§ About this task:
Take the line with "purple mug: 0 -> 1" as the first and the last line of the data as the end. Write out both and every line between exactly, except pictures.

Stored records
########################################

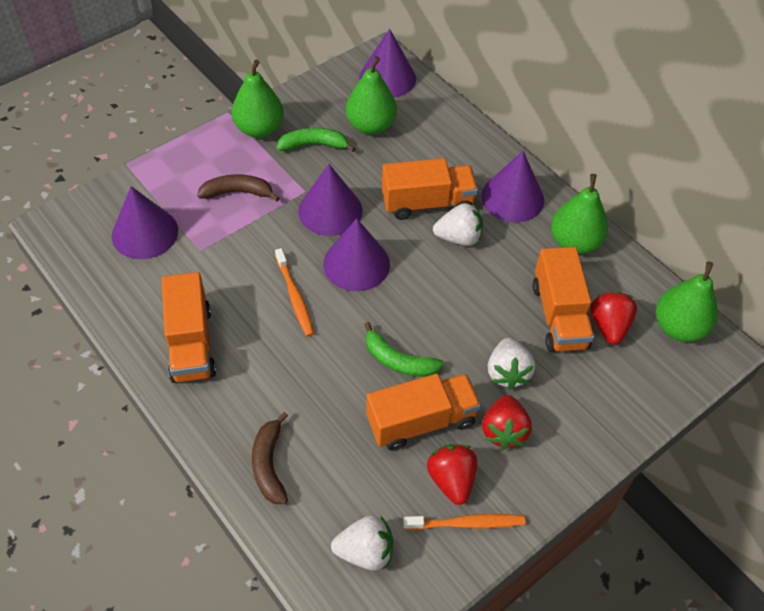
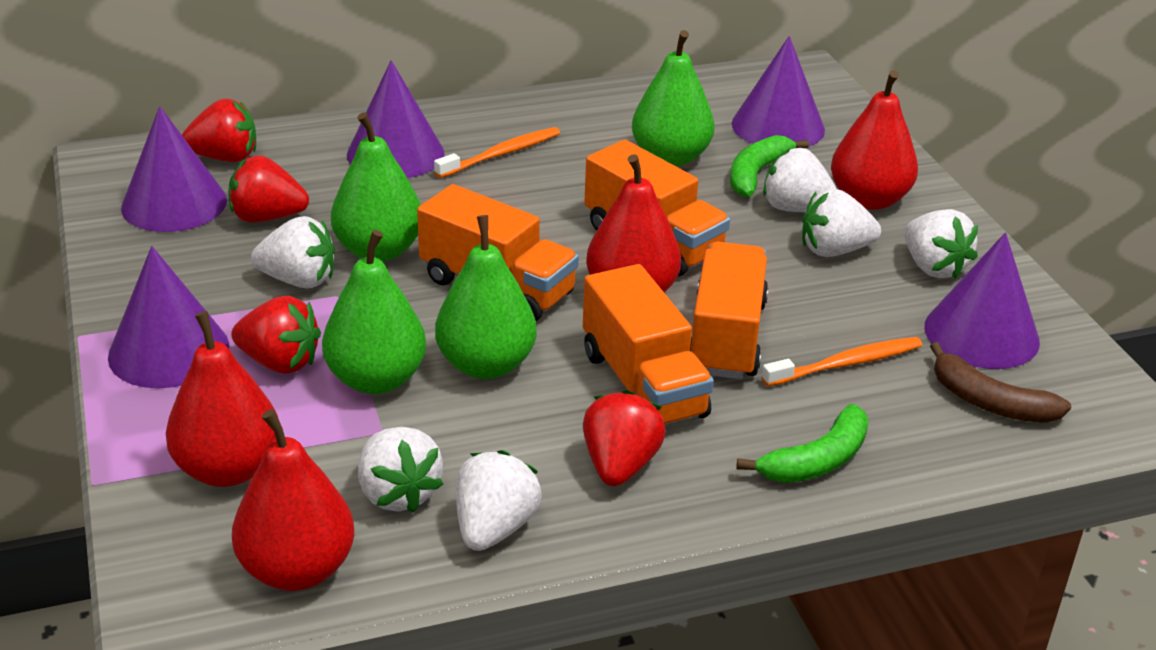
brown banana: 2 -> 1
red pear: 0 -> 4
red strawberry: 3 -> 4
white strawberry: 3 -> 6

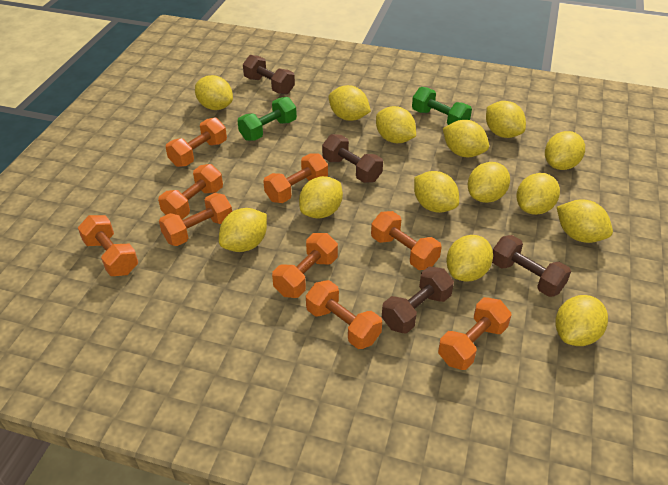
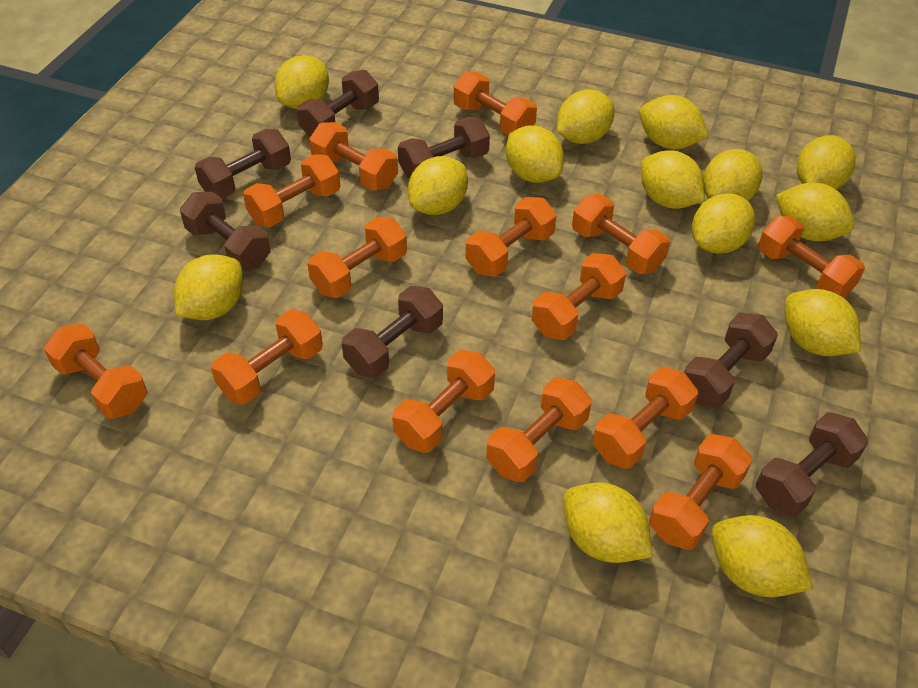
brown dumbbell: 4 -> 7
green dumbbell: 2 -> 0
orange dumbbell: 9 -> 14

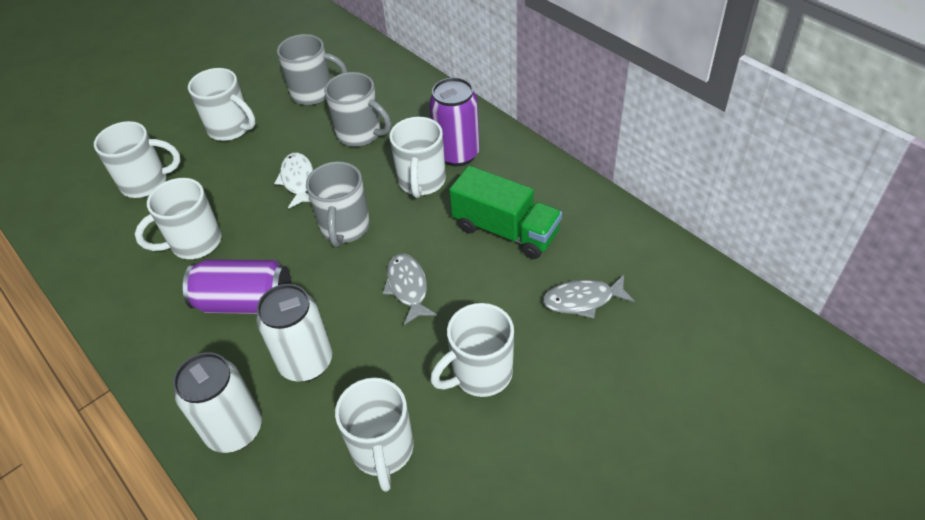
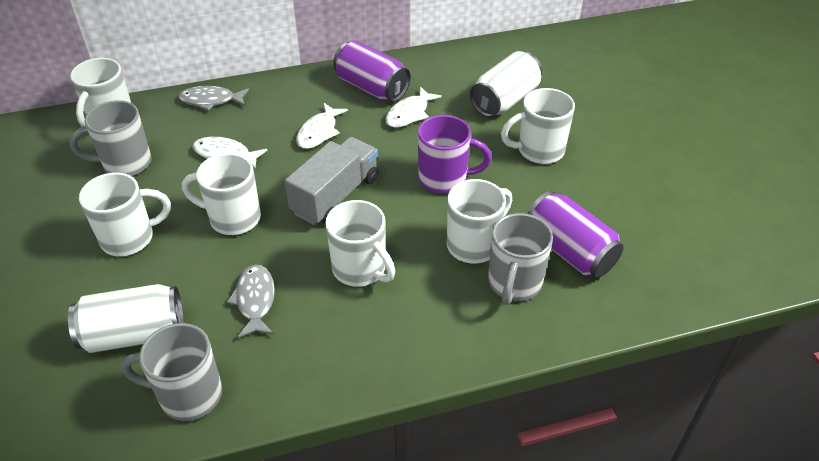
green truck: 1 -> 0
grey truck: 0 -> 1
purple mug: 0 -> 1
white fish: 1 -> 3

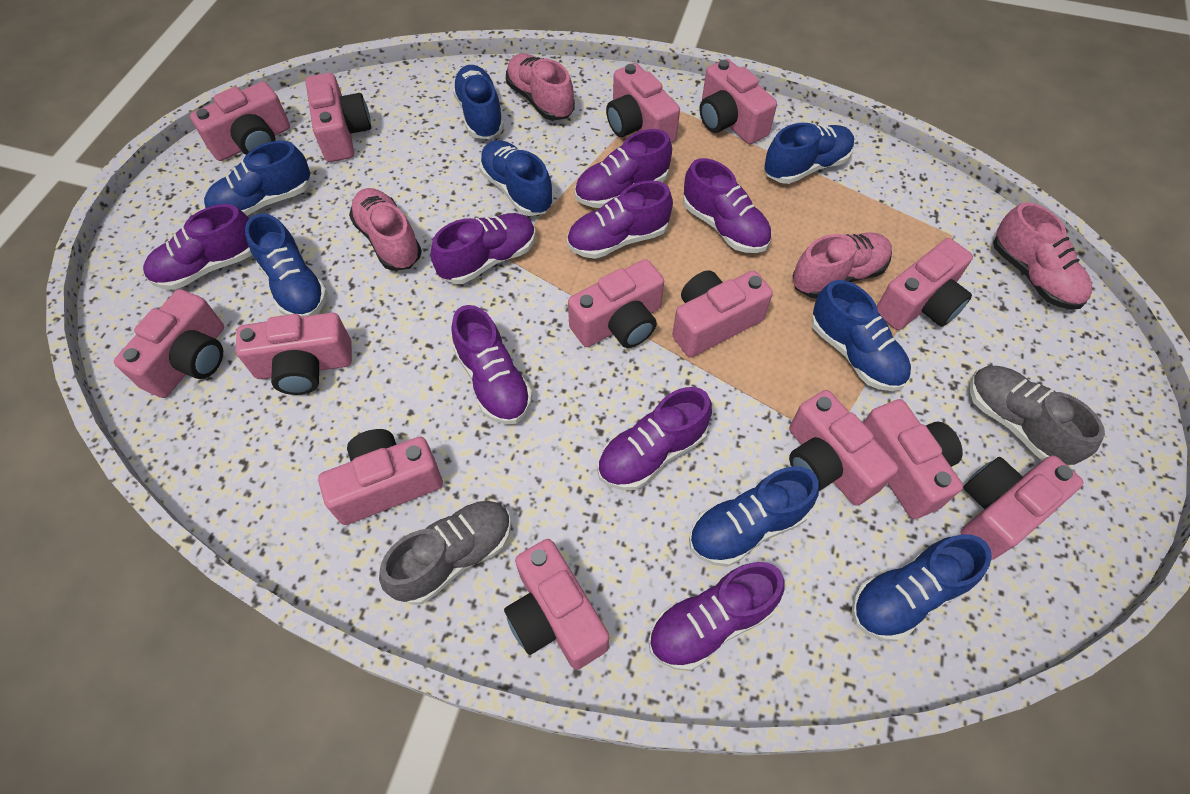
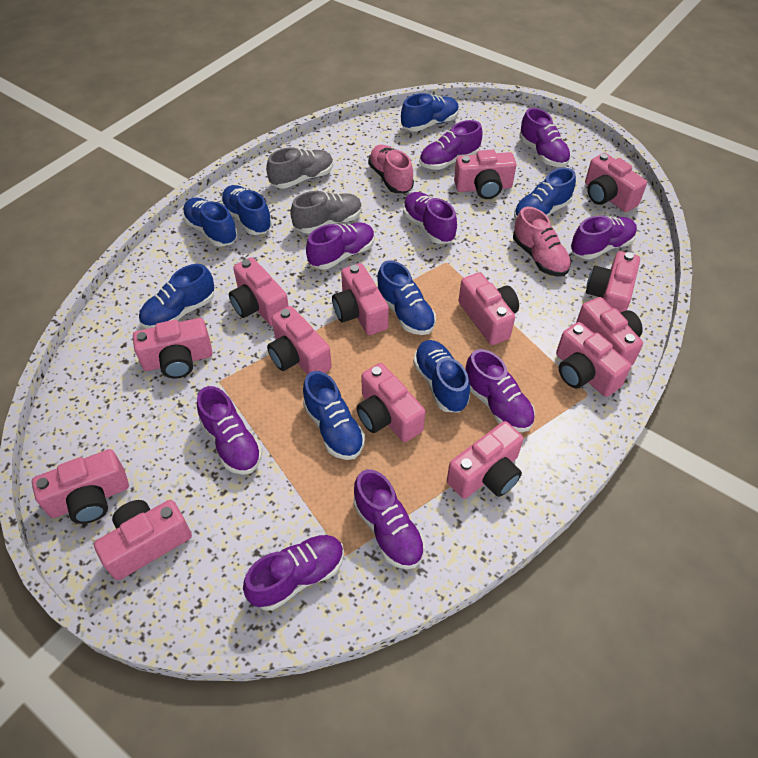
pink shoe: 4 -> 2
purple shoe: 8 -> 9

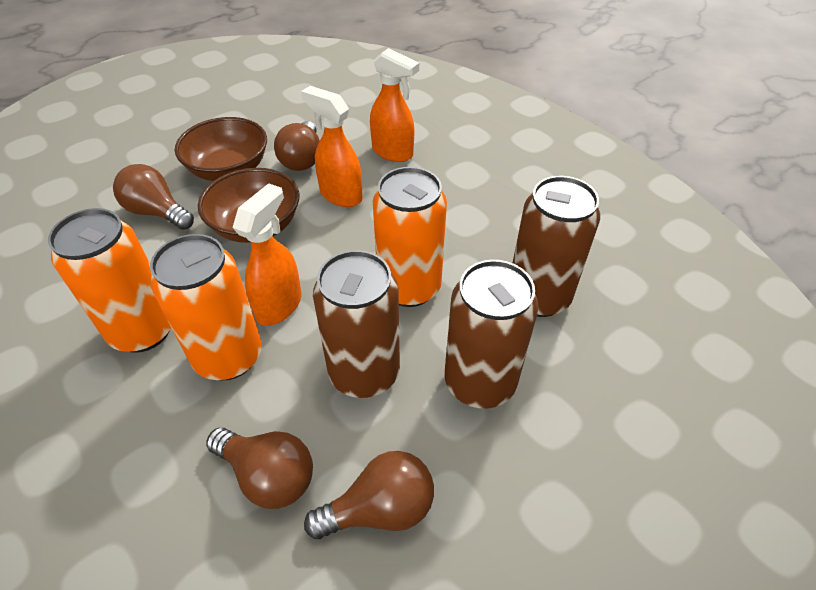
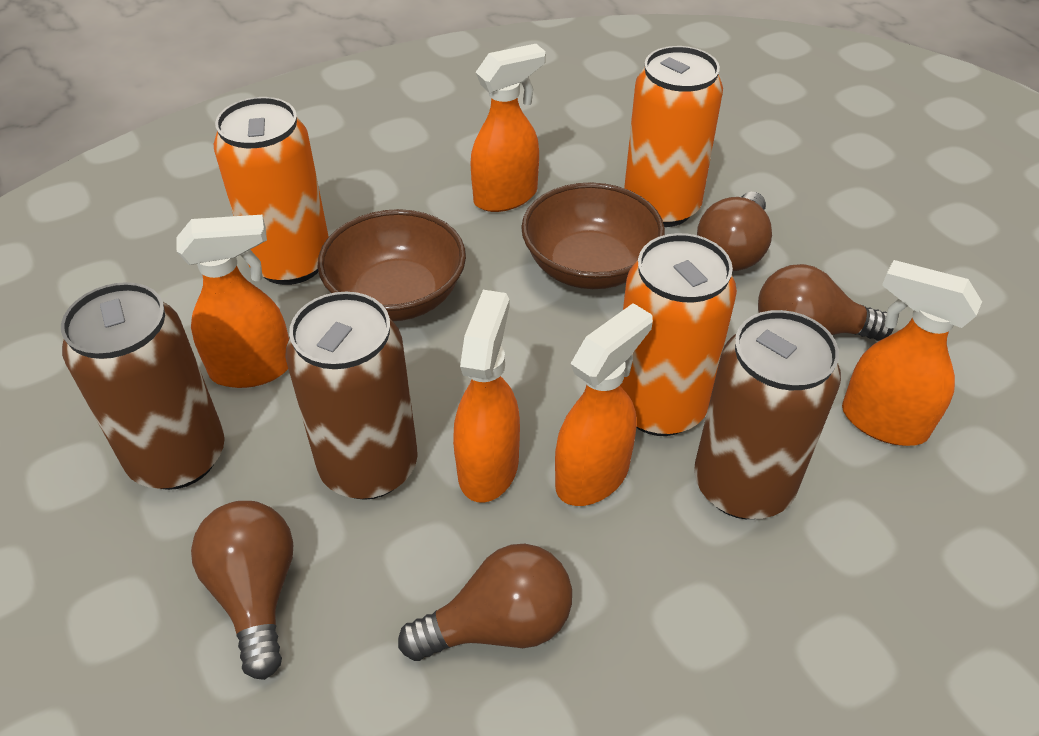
orange spray bottle: 3 -> 5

########################################

§ Solved exercise:
purple mug: 0 -> 1
white fish: 1 -> 3

pink shoe: 4 -> 2
purple shoe: 8 -> 9

orange spray bottle: 3 -> 5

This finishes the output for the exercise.